Exercise directions: Of the lines below, write out exactly those from the line with "R10: 1.8k (GND, N4) -> 150 (GND, N4)" through the line with "V1: 2.5V (plus", both included, and skip the rest.

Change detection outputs

+ + + + +

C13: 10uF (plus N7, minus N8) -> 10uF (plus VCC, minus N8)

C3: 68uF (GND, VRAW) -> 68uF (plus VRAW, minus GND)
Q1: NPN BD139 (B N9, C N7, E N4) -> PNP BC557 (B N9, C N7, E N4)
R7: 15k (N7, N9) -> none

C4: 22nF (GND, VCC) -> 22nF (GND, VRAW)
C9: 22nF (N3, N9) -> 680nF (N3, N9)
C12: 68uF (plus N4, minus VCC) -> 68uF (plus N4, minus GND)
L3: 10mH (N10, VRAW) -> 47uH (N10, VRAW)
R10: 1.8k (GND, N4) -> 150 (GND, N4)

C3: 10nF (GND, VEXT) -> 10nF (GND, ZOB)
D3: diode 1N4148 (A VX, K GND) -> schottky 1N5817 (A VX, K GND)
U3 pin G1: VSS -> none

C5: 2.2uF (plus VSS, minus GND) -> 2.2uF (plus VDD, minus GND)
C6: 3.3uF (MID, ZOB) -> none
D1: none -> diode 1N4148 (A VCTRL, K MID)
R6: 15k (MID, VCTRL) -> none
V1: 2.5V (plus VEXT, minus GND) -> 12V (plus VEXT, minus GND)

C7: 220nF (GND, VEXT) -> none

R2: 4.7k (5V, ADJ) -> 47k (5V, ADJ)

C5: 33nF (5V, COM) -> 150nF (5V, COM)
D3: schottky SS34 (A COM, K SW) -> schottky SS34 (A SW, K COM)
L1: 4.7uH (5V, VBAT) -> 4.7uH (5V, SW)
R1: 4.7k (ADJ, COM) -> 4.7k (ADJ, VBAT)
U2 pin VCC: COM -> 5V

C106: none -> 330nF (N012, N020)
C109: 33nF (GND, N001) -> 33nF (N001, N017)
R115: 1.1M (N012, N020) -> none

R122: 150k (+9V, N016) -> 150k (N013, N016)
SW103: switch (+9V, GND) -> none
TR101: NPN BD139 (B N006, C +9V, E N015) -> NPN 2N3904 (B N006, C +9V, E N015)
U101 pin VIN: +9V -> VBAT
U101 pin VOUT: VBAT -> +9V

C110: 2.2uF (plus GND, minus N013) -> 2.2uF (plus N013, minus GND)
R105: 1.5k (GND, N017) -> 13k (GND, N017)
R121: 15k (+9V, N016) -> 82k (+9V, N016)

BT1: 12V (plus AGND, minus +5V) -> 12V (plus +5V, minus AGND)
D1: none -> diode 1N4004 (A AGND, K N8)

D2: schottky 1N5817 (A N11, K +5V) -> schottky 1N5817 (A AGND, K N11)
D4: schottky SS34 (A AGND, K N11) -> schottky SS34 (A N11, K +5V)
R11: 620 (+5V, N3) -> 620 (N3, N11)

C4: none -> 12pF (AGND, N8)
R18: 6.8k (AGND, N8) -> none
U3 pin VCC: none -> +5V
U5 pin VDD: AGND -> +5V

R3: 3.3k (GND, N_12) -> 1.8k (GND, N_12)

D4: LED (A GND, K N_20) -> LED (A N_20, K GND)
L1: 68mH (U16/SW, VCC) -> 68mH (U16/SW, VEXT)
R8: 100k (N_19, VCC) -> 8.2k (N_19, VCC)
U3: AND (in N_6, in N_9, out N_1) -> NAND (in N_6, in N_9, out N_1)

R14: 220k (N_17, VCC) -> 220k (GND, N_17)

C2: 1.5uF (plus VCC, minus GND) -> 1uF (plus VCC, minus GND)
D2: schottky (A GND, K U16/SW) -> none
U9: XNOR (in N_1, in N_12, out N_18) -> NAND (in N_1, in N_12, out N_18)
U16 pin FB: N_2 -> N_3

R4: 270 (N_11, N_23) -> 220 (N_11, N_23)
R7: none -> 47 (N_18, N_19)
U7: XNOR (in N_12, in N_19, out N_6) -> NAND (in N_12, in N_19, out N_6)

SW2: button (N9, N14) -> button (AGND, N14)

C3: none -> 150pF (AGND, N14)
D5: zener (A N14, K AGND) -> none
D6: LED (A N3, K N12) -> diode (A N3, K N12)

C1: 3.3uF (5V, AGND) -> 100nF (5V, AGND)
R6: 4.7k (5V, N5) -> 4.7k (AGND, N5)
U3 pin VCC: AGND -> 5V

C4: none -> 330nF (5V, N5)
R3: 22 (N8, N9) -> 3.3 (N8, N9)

+ + + + +

Task output:
R10: 1.8k (GND, N4) -> 150 (GND, N4)

C3: 10nF (GND, VEXT) -> 10nF (GND, ZOB)
D3: diode 1N4148 (A VX, K GND) -> schottky 1N5817 (A VX, K GND)
U3 pin G1: VSS -> none

C5: 2.2uF (plus VSS, minus GND) -> 2.2uF (plus VDD, minus GND)
C6: 3.3uF (MID, ZOB) -> none
D1: none -> diode 1N4148 (A VCTRL, K MID)
R6: 15k (MID, VCTRL) -> none
V1: 2.5V (plus VEXT, minus GND) -> 12V (plus VEXT, minus GND)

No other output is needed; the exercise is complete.